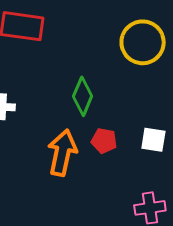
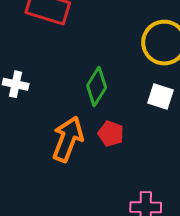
white square: (153, 140) -> (160, 96), moved

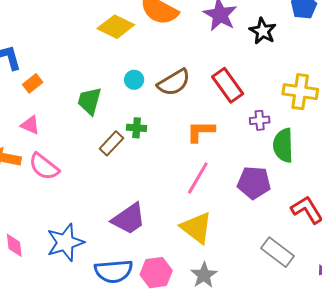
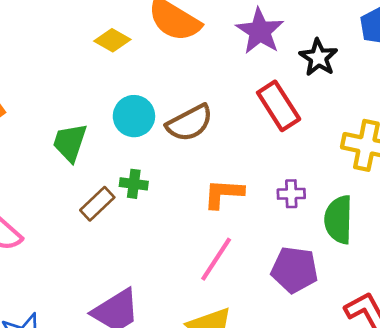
yellow diamond: (116, 27) -> (112, 40), size x0.7
cyan circle: (134, 80) -> (134, 116), size x1.5
red rectangle: (228, 85) -> (279, 106), moved
purple cross: (260, 120) -> (291, 194), moved

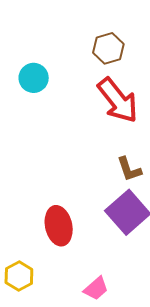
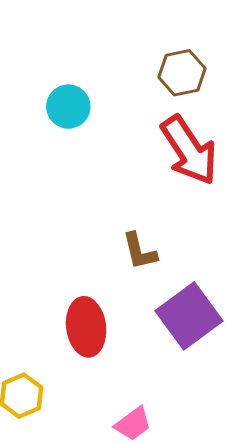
brown L-shape: (129, 169) -> (139, 251), moved

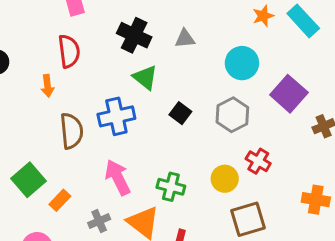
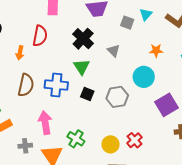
orange star: (263, 16) -> (156, 51), moved
gray triangle: (185, 39) -> (114, 51), turned 32
black square: (180, 113) -> (87, 94), moved, turned -32
gray hexagon: (232, 115) -> (117, 97), moved

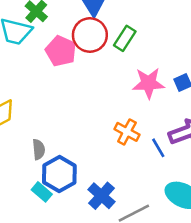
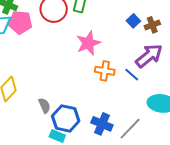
pink pentagon: (61, 51) -> (20, 22), moved
pink star: (148, 83) -> (88, 43), moved

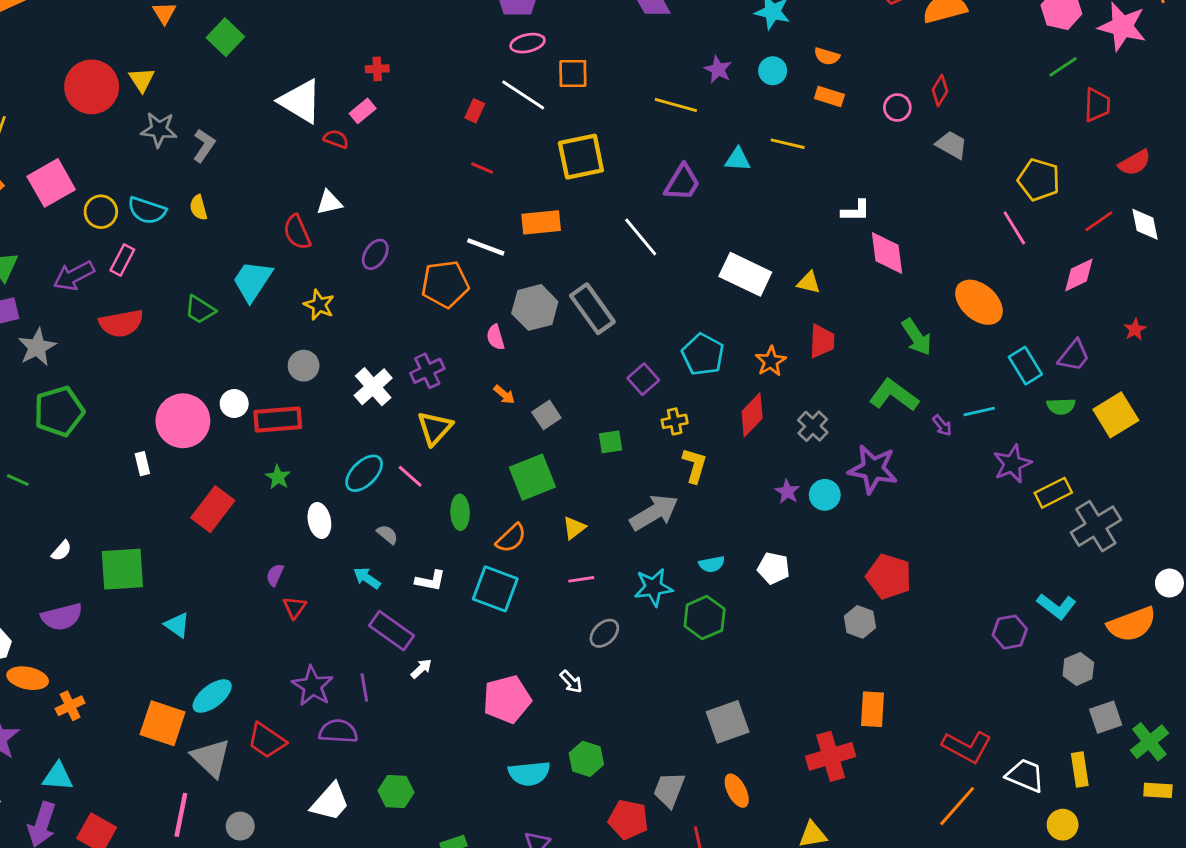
——
_TASK TO COMPLETE_
Output only these lines, word for word: the line containing "pink pentagon: (61, 51) -> (20, 22), moved" and every line after it through the last line of the data. Omit the pictures.

_THE COMPLETED TASK_
pink pentagon: (61, 51) -> (20, 22), moved
pink star: (148, 83) -> (88, 43), moved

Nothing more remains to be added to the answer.